- **Exercise materials**
# # # #
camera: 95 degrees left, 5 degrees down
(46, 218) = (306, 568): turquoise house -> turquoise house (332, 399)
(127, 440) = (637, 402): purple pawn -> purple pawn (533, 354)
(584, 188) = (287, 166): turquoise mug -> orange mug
# # # #
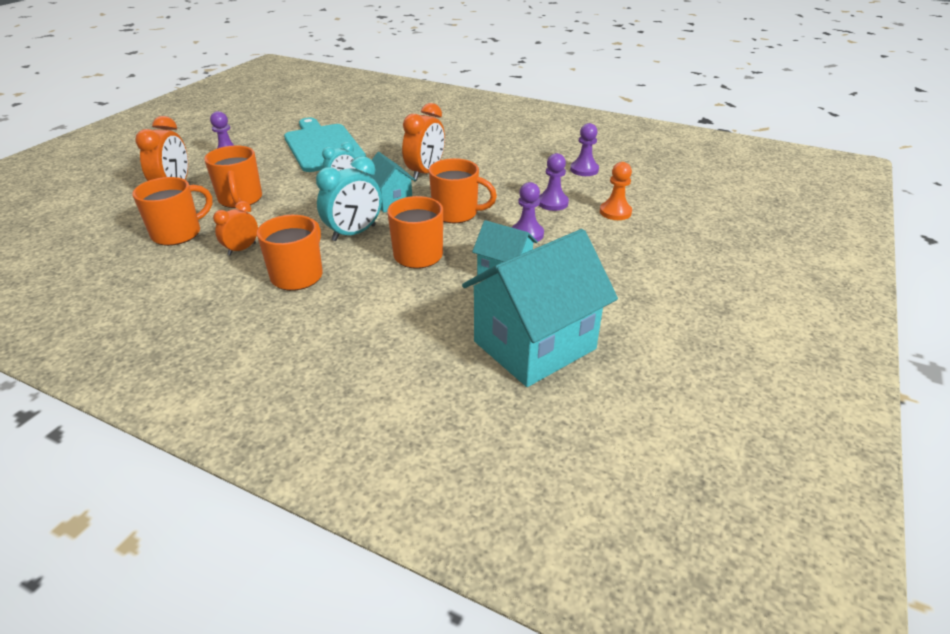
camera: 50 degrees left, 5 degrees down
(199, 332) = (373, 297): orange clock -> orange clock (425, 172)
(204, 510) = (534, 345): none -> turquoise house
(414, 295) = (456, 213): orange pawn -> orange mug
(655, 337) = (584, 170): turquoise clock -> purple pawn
# # # #
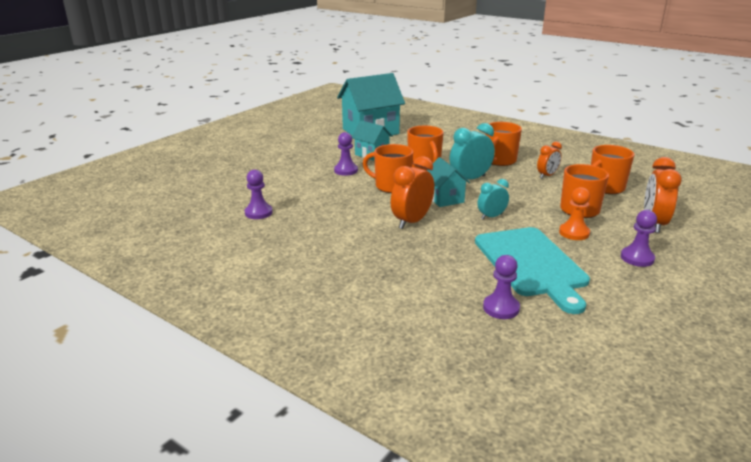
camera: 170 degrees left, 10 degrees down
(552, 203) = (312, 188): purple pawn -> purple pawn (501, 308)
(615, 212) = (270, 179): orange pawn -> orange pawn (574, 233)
# # # #
- **Try it**
Go to the line in the material above that contains "camera: 95 degrees left, 5 degrees down" and copy exactly from there through the line that contains "(584, 188) = (287, 166): turquoise", stopping after it.

- **Problem solution**
camera: 95 degrees left, 5 degrees down
(46, 218) = (306, 568): turquoise house -> turquoise house (332, 399)
(127, 440) = (637, 402): purple pawn -> purple pawn (533, 354)
(584, 188) = (287, 166): turquoise mug -> orange mug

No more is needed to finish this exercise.